An exact copy of the data is needed, one that excludes all pictures.

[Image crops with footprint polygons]
Segment Open

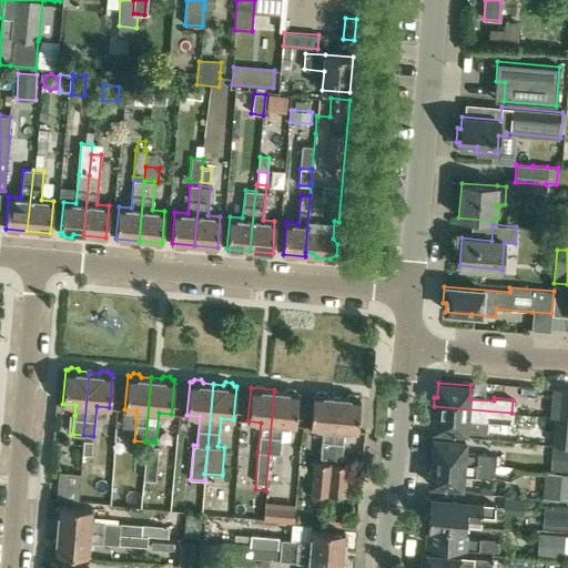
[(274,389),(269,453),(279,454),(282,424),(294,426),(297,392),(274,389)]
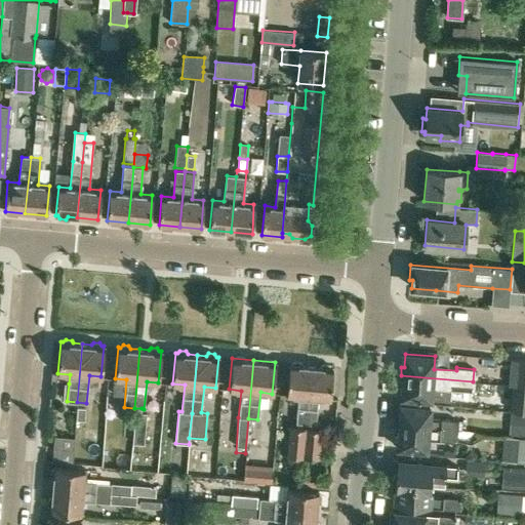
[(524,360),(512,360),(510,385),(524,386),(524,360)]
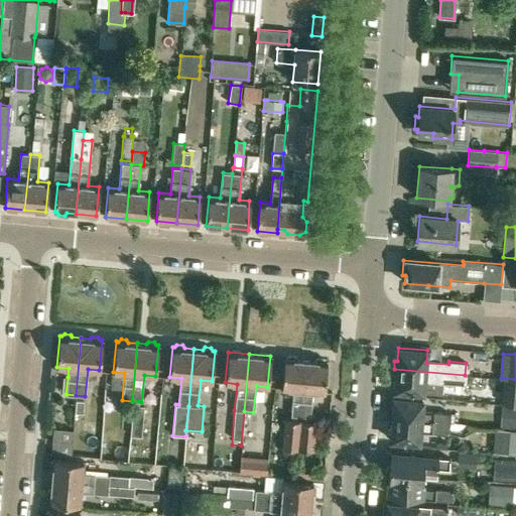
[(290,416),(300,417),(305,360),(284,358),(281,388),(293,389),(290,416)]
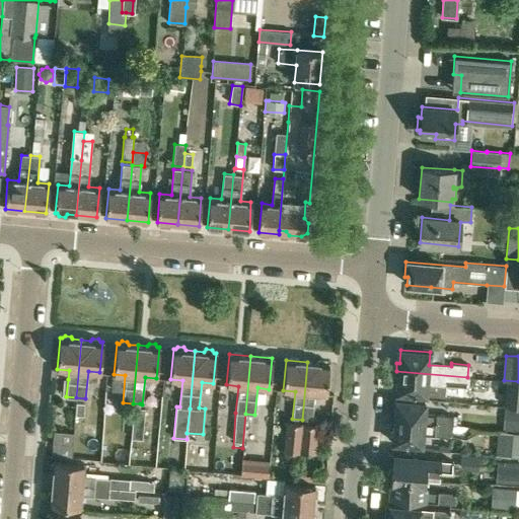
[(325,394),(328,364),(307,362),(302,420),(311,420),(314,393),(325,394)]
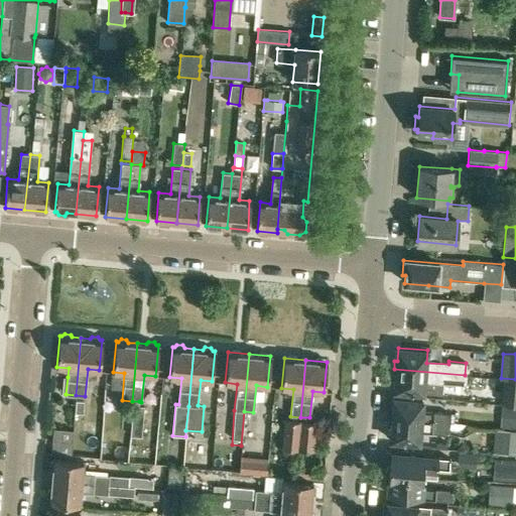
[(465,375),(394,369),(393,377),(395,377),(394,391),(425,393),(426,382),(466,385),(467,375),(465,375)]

Segment Closed

:: Answer space ::
[(274,389),(269,453),(279,454),(282,424),(294,426),(297,392),(274,389)]
[(524,360),(512,360),(510,385),(524,386),(524,360)]
[(290,416),(300,417),(305,360),(284,358),(281,388),(293,389),(290,416)]
[(325,394),(328,364),(307,362),(302,420),(311,420),(314,393),(325,394)]
[(465,375),(394,369),(393,377),(395,377),(394,391),(425,393),(426,382),(466,385),(467,375),(465,375)]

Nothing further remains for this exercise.